[Start of Attachment]
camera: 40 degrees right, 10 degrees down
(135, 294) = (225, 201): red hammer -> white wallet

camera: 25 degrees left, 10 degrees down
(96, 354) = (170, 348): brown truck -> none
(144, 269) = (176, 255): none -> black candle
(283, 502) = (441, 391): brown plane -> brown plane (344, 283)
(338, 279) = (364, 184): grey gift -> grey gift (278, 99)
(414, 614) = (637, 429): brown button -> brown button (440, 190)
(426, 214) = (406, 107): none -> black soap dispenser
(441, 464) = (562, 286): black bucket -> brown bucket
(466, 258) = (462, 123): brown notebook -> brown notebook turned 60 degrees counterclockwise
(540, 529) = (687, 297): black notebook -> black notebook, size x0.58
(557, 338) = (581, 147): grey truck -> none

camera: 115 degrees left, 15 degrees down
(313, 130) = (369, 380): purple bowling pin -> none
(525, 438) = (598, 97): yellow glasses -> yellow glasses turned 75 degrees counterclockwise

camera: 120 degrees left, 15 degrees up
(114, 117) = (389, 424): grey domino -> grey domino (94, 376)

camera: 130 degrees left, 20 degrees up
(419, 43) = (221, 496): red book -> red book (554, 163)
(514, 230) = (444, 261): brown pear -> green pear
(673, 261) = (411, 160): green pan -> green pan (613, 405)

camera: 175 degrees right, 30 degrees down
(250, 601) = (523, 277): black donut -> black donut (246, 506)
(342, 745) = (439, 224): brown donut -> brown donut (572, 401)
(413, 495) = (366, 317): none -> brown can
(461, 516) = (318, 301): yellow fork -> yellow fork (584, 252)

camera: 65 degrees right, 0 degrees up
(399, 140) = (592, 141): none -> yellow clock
[End of Attachment]
• EXERCISE DESCRIPTION:
The full listing is to be written out again, exactly as shown.

• SOLUTION FOR THIS TASK:
camera: 40 degrees right, 10 degrees down
(135, 294) = (225, 201): red hammer -> white wallet

camera: 25 degrees left, 10 degrees down
(96, 354) = (170, 348): brown truck -> none
(144, 269) = (176, 255): none -> black candle
(283, 502) = (441, 391): brown plane -> brown plane (344, 283)
(338, 279) = (364, 184): grey gift -> grey gift (278, 99)
(414, 614) = (637, 429): brown button -> brown button (440, 190)
(426, 214) = (406, 107): none -> black soap dispenser
(441, 464) = (562, 286): black bucket -> brown bucket
(466, 258) = (462, 123): brown notebook -> brown notebook turned 60 degrees counterclockwise
(540, 529) = (687, 297): black notebook -> black notebook, size x0.58
(557, 338) = (581, 147): grey truck -> none

camera: 115 degrees left, 15 degrees down
(313, 130) = (369, 380): purple bowling pin -> none
(525, 438) = (598, 97): yellow glasses -> yellow glasses turned 75 degrees counterclockwise

camera: 120 degrees left, 15 degrees up
(114, 117) = (389, 424): grey domino -> grey domino (94, 376)

camera: 130 degrees left, 20 degrees up
(419, 43) = (221, 496): red book -> red book (554, 163)
(514, 230) = (444, 261): brown pear -> green pear
(673, 261) = (411, 160): green pan -> green pan (613, 405)

camera: 175 degrees right, 30 degrees down
(250, 601) = (523, 277): black donut -> black donut (246, 506)
(342, 745) = (439, 224): brown donut -> brown donut (572, 401)
(413, 495) = (366, 317): none -> brown can
(461, 516) = (318, 301): yellow fork -> yellow fork (584, 252)

camera: 65 degrees right, 0 degrees up
(399, 140) = (592, 141): none -> yellow clock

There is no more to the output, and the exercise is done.